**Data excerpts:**
+ + + + + + +

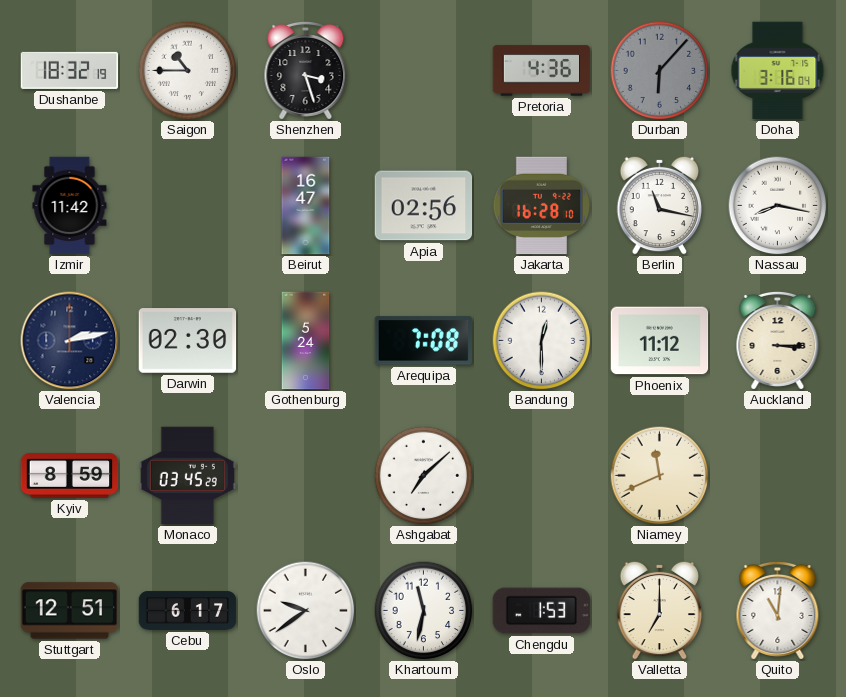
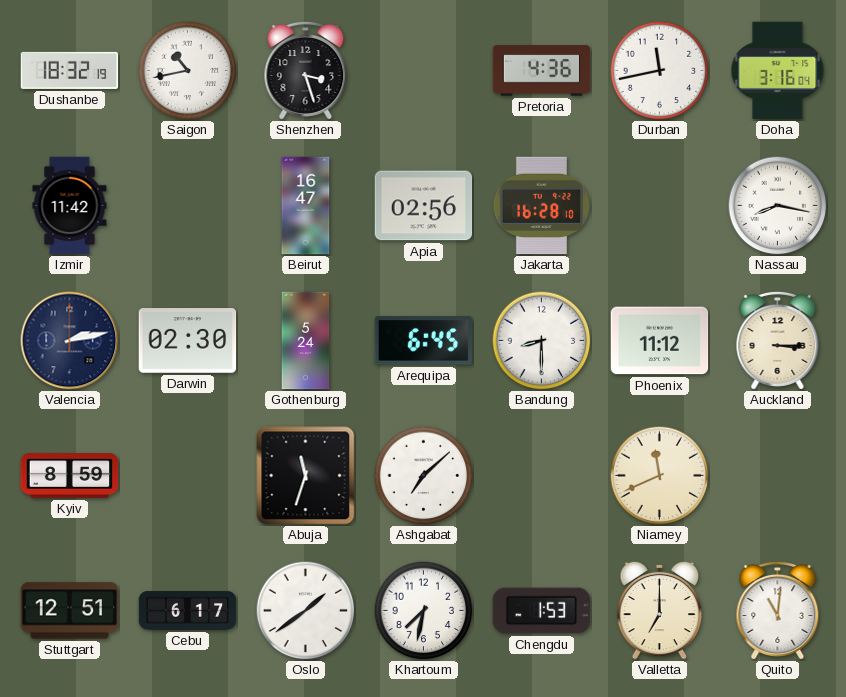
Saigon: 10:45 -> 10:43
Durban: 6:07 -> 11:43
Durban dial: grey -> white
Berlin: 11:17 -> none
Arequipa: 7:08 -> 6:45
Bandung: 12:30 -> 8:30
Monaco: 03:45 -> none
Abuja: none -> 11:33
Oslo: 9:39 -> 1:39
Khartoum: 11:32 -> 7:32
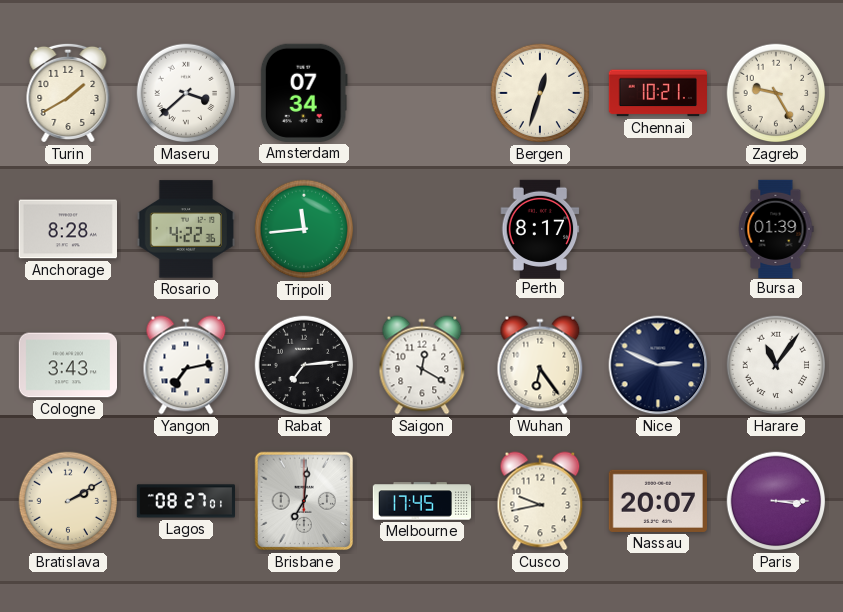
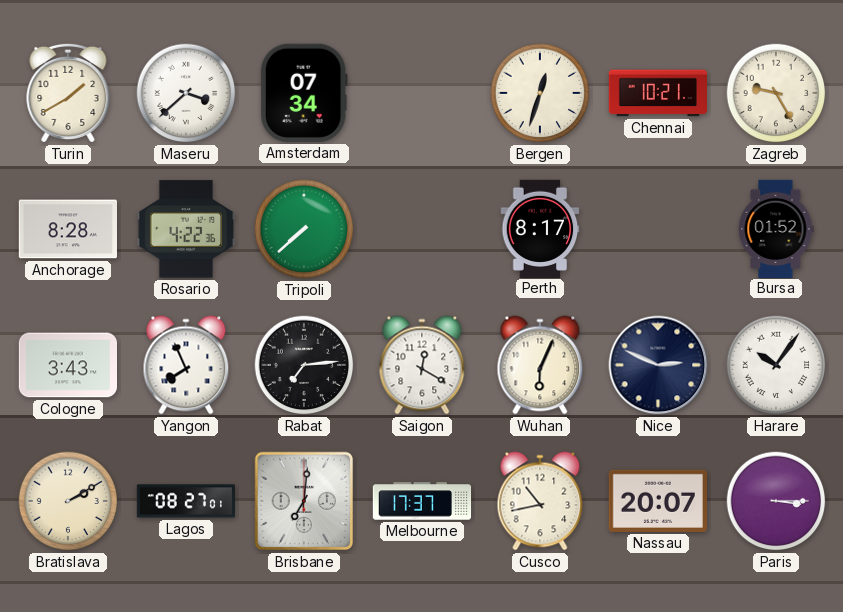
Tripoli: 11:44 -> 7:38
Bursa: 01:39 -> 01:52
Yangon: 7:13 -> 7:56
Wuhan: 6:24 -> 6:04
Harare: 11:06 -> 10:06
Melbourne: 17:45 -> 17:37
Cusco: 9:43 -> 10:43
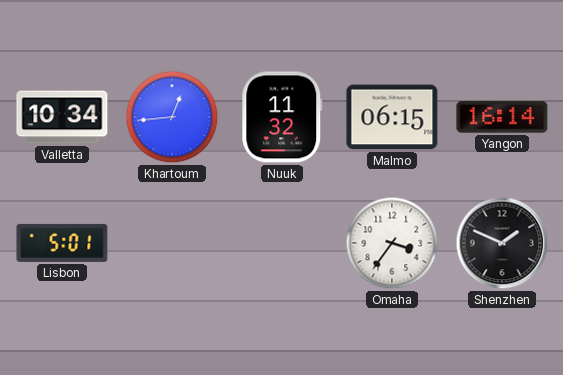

+ + + + + + +

**Given task:** Please express the lines in the records above as a JSON list of strings, one string per line, skipping blank lines. Leave the pictures out of the answer.

**Output of the exercise:**
[
  "Saigon: 10:45 -> 10:43",
  "Durban: 6:07 -> 11:43",
  "Durban dial: grey -> white",
  "Berlin: 11:17 -> none",
  "Arequipa: 7:08 -> 6:45",
  "Bandung: 12:30 -> 8:30",
  "Monaco: 03:45 -> none",
  "Abuja: none -> 11:33",
  "Oslo: 9:39 -> 1:39",
  "Khartoum: 11:32 -> 7:32",
  "Tripoli: 11:44 -> 7:38",
  "Bursa: 01:39 -> 01:52",
  "Yangon: 7:13 -> 7:56",
  "Wuhan: 6:24 -> 6:04",
  "Harare: 11:06 -> 10:06",
  "Melbourne: 17:45 -> 17:37",
  "Cusco: 9:43 -> 10:43"
]